THE RECORDS:
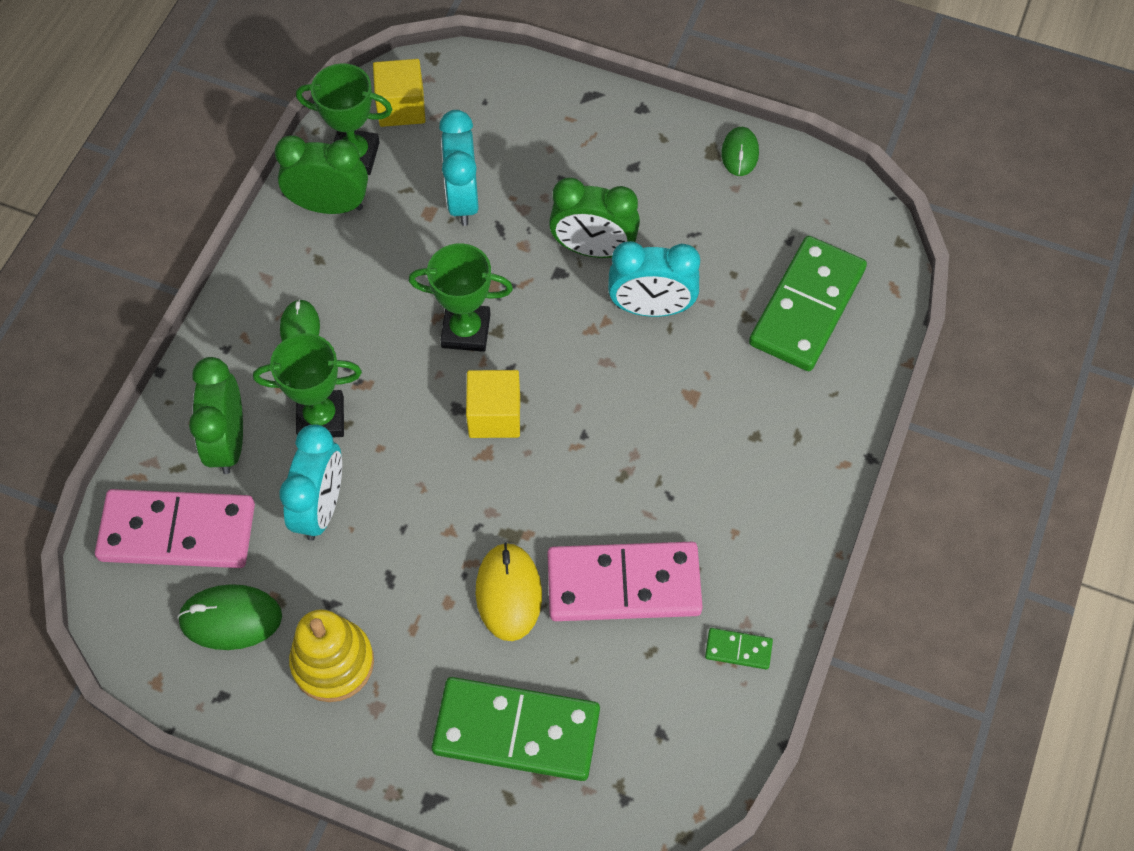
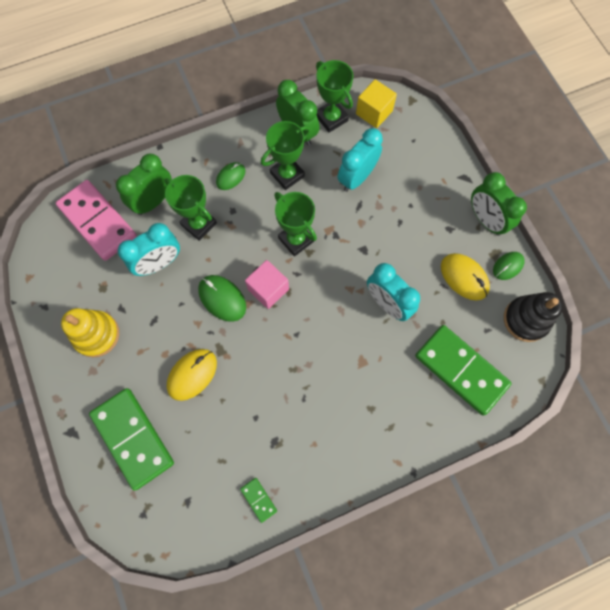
camera: 45 degrees right, 10 degrees up
green mouse [177,584,282,650] -> green mouse moved to [198,275,246,322]
yellow cube [466,370,520,438] -> pink cube [245,260,289,309]
pink domino [547,542,703,621] -> none
green clock [549,178,640,258] -> green clock moved to [471,172,527,236]
green domino [749,236,867,371] -> green domino turned 60 degrees clockwise [415,325,512,415]
none -> green trophy [261,121,310,190]
none -> yellow mouse [441,253,490,301]
none -> black stacking toy [504,292,563,342]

DIRECTIONS: Among the records above, only the lines between the line holding "yellow cube [466,370,520,438]" and the line holding "none -> yellow mouse [441,253,490,301]", inclusive, are to be output, exactly as written.

OUTPUT OF THE EXERCISE:
yellow cube [466,370,520,438] -> pink cube [245,260,289,309]
pink domino [547,542,703,621] -> none
green clock [549,178,640,258] -> green clock moved to [471,172,527,236]
green domino [749,236,867,371] -> green domino turned 60 degrees clockwise [415,325,512,415]
none -> green trophy [261,121,310,190]
none -> yellow mouse [441,253,490,301]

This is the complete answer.